Exercise prompt:
All entries below are to be copied precisely as they appear.

The data:
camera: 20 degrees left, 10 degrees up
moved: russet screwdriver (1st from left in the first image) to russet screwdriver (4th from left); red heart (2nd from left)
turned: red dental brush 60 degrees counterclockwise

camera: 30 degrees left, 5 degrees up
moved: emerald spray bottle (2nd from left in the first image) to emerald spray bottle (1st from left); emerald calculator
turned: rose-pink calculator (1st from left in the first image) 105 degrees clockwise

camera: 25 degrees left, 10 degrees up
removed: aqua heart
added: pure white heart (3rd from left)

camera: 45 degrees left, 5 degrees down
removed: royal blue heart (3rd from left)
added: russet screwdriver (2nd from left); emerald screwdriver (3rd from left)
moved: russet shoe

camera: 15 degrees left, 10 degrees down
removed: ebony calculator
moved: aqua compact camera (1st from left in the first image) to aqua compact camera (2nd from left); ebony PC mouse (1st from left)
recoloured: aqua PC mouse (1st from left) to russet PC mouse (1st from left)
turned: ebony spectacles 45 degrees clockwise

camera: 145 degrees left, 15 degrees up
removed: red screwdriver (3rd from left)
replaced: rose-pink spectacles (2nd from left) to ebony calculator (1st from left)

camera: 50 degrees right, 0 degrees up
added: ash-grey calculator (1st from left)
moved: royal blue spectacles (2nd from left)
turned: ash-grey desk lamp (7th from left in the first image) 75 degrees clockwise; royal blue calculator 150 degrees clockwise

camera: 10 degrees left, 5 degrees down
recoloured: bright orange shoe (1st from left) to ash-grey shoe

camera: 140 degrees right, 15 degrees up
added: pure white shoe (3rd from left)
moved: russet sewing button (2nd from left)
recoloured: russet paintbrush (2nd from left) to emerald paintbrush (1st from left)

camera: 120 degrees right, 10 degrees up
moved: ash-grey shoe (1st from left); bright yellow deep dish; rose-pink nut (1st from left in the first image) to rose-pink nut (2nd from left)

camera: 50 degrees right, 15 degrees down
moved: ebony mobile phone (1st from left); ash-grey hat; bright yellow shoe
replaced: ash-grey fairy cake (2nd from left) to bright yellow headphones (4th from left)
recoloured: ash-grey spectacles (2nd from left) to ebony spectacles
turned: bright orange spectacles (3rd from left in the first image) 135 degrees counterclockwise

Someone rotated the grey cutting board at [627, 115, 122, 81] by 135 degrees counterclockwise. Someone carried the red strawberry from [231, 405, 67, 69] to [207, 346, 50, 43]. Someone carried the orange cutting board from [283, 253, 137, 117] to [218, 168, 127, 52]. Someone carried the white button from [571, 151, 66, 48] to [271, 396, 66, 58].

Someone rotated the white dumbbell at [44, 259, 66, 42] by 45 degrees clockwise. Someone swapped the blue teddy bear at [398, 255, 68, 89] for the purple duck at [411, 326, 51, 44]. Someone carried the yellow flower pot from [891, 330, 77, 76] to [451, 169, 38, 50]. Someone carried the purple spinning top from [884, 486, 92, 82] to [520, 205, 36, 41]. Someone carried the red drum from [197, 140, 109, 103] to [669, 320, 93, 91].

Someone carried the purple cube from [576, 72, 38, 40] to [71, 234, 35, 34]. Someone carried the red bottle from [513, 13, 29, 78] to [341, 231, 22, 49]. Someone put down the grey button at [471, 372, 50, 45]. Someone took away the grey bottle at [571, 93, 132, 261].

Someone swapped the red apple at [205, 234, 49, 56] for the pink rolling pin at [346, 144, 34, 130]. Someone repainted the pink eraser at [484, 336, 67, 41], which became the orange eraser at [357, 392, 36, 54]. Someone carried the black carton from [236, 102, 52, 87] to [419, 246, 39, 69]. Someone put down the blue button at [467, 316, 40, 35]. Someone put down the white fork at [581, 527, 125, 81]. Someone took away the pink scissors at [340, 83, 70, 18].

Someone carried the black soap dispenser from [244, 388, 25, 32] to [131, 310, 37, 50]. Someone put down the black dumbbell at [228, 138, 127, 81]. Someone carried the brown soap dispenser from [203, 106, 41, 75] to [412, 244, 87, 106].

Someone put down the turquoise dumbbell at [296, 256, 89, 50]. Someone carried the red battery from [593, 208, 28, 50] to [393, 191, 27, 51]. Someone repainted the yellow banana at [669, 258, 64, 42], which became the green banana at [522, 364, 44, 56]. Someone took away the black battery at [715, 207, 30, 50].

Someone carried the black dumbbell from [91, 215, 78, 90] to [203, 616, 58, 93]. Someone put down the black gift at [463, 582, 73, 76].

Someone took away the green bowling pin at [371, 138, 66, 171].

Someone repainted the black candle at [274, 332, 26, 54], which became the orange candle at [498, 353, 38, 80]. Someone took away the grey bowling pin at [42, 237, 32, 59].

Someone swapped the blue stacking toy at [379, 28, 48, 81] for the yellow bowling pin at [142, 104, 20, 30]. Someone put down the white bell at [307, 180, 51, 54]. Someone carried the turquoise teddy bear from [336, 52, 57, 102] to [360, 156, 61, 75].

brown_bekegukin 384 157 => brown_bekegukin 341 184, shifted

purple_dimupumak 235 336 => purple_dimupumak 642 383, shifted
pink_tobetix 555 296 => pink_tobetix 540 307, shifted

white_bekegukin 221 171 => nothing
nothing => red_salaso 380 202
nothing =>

Response to the task:
camera: 20 degrees left, 10 degrees up
moved: russet screwdriver (1st from left in the first image) to russet screwdriver (4th from left); red heart (2nd from left)
turned: red dental brush 60 degrees counterclockwise

camera: 30 degrees left, 5 degrees up
moved: emerald spray bottle (2nd from left in the first image) to emerald spray bottle (1st from left); emerald calculator
turned: rose-pink calculator (1st from left in the first image) 105 degrees clockwise

camera: 25 degrees left, 10 degrees up
removed: aqua heart
added: pure white heart (3rd from left)

camera: 45 degrees left, 5 degrees down
removed: royal blue heart (3rd from left)
added: russet screwdriver (2nd from left); emerald screwdriver (3rd from left)
moved: russet shoe

camera: 15 degrees left, 10 degrees down
removed: ebony calculator
moved: aqua compact camera (1st from left in the first image) to aqua compact camera (2nd from left); ebony PC mouse (1st from left)
recoloured: aqua PC mouse (1st from left) to russet PC mouse (1st from left)
turned: ebony spectacles 45 degrees clockwise

camera: 145 degrees left, 15 degrees up
removed: red screwdriver (3rd from left)
replaced: rose-pink spectacles (2nd from left) to ebony calculator (1st from left)

camera: 50 degrees right, 0 degrees up
added: ash-grey calculator (1st from left)
moved: royal blue spectacles (2nd from left)
turned: ash-grey desk lamp (7th from left in the first image) 75 degrees clockwise; royal blue calculator 150 degrees clockwise

camera: 10 degrees left, 5 degrees down
recoloured: bright orange shoe (1st from left) to ash-grey shoe

camera: 140 degrees right, 15 degrees up
added: pure white shoe (3rd from left)
moved: russet sewing button (2nd from left)
recoloured: russet paintbrush (2nd from left) to emerald paintbrush (1st from left)

camera: 120 degrees right, 10 degrees up
moved: ash-grey shoe (1st from left); bright yellow deep dish; rose-pink nut (1st from left in the first image) to rose-pink nut (2nd from left)

camera: 50 degrees right, 15 degrees down
moved: ebony mobile phone (1st from left); ash-grey hat; bright yellow shoe
replaced: ash-grey fairy cake (2nd from left) to bright yellow headphones (4th from left)
recoloured: ash-grey spectacles (2nd from left) to ebony spectacles
turned: bright orange spectacles (3rd from left in the first image) 135 degrees counterclockwise

Someone rotated the grey cutting board at [627, 115, 122, 81] by 135 degrees counterclockwise. Someone carried the red strawberry from [231, 405, 67, 69] to [207, 346, 50, 43]. Someone carried the orange cutting board from [283, 253, 137, 117] to [218, 168, 127, 52]. Someone carried the white button from [571, 151, 66, 48] to [271, 396, 66, 58].

Someone rotated the white dumbbell at [44, 259, 66, 42] by 45 degrees clockwise. Someone swapped the blue teddy bear at [398, 255, 68, 89] for the purple duck at [411, 326, 51, 44]. Someone carried the yellow flower pot from [891, 330, 77, 76] to [451, 169, 38, 50]. Someone carried the purple spinning top from [884, 486, 92, 82] to [520, 205, 36, 41]. Someone carried the red drum from [197, 140, 109, 103] to [669, 320, 93, 91].

Someone carried the purple cube from [576, 72, 38, 40] to [71, 234, 35, 34]. Someone carried the red bottle from [513, 13, 29, 78] to [341, 231, 22, 49]. Someone put down the grey button at [471, 372, 50, 45]. Someone took away the grey bottle at [571, 93, 132, 261].

Someone swapped the red apple at [205, 234, 49, 56] for the pink rolling pin at [346, 144, 34, 130]. Someone repainted the pink eraser at [484, 336, 67, 41], which became the orange eraser at [357, 392, 36, 54]. Someone carried the black carton from [236, 102, 52, 87] to [419, 246, 39, 69]. Someone put down the blue button at [467, 316, 40, 35]. Someone put down the white fork at [581, 527, 125, 81]. Someone took away the pink scissors at [340, 83, 70, 18].

Someone carried the black soap dispenser from [244, 388, 25, 32] to [131, 310, 37, 50]. Someone put down the black dumbbell at [228, 138, 127, 81]. Someone carried the brown soap dispenser from [203, 106, 41, 75] to [412, 244, 87, 106].

Someone put down the turquoise dumbbell at [296, 256, 89, 50]. Someone carried the red battery from [593, 208, 28, 50] to [393, 191, 27, 51]. Someone repainted the yellow banana at [669, 258, 64, 42], which became the green banana at [522, 364, 44, 56]. Someone took away the black battery at [715, 207, 30, 50].

Someone carried the black dumbbell from [91, 215, 78, 90] to [203, 616, 58, 93]. Someone put down the black gift at [463, 582, 73, 76].

Someone took away the green bowling pin at [371, 138, 66, 171].

Someone repainted the black candle at [274, 332, 26, 54], which became the orange candle at [498, 353, 38, 80]. Someone took away the grey bowling pin at [42, 237, 32, 59].

Someone swapped the blue stacking toy at [379, 28, 48, 81] for the yellow bowling pin at [142, 104, 20, 30]. Someone put down the white bell at [307, 180, 51, 54]. Someone carried the turquoise teddy bear from [336, 52, 57, 102] to [360, 156, 61, 75].

brown_bekegukin 384 157 => brown_bekegukin 341 184, shifted

purple_dimupumak 235 336 => purple_dimupumak 642 383, shifted
pink_tobetix 555 296 => pink_tobetix 540 307, shifted

white_bekegukin 221 171 => nothing
nothing => red_salaso 380 202
nothing =>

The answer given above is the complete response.